**Task objective**
Which lines of the listing below contain the word "pink"? Copy each of them.

**Data in this exercise**
☆ ☆ ☆
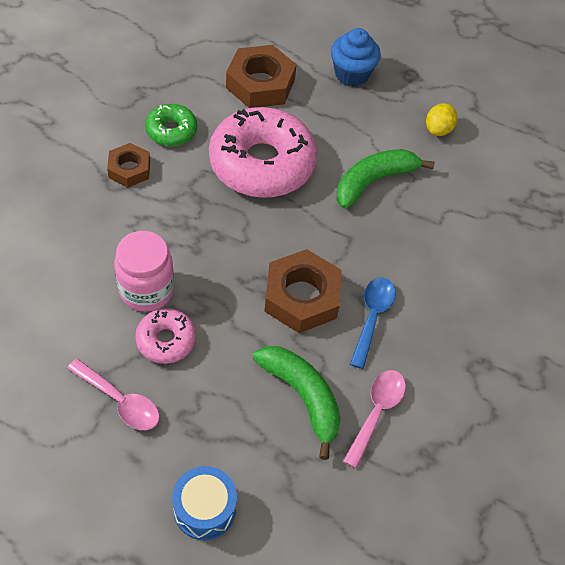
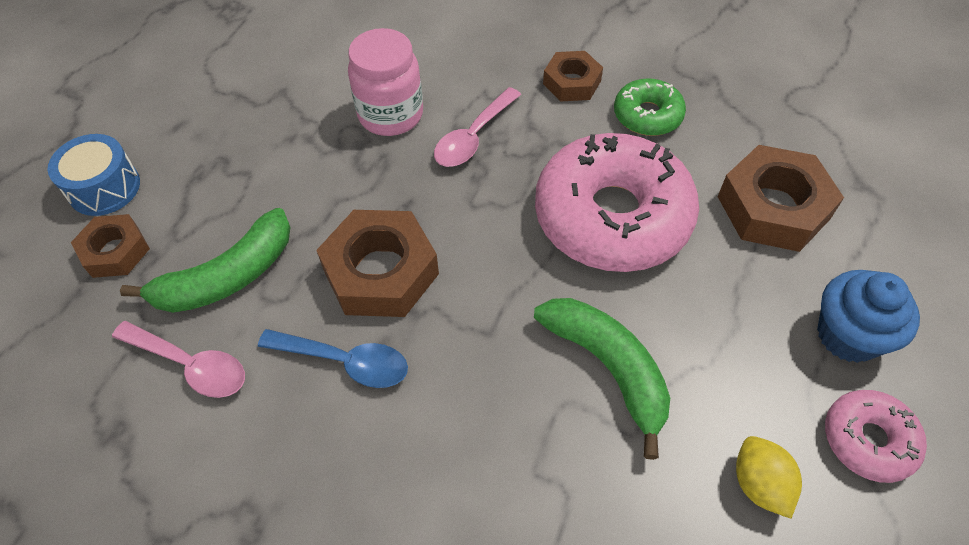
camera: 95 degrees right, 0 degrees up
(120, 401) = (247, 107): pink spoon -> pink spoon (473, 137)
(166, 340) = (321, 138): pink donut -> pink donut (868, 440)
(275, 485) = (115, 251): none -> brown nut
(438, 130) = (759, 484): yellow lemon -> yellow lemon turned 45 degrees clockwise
☆ ☆ ☆
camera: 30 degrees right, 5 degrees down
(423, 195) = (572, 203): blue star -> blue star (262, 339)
☆ ☆ ☆
**Solution for this problem**
(120, 401) = (247, 107): pink spoon -> pink spoon (473, 137)
(166, 340) = (321, 138): pink donut -> pink donut (868, 440)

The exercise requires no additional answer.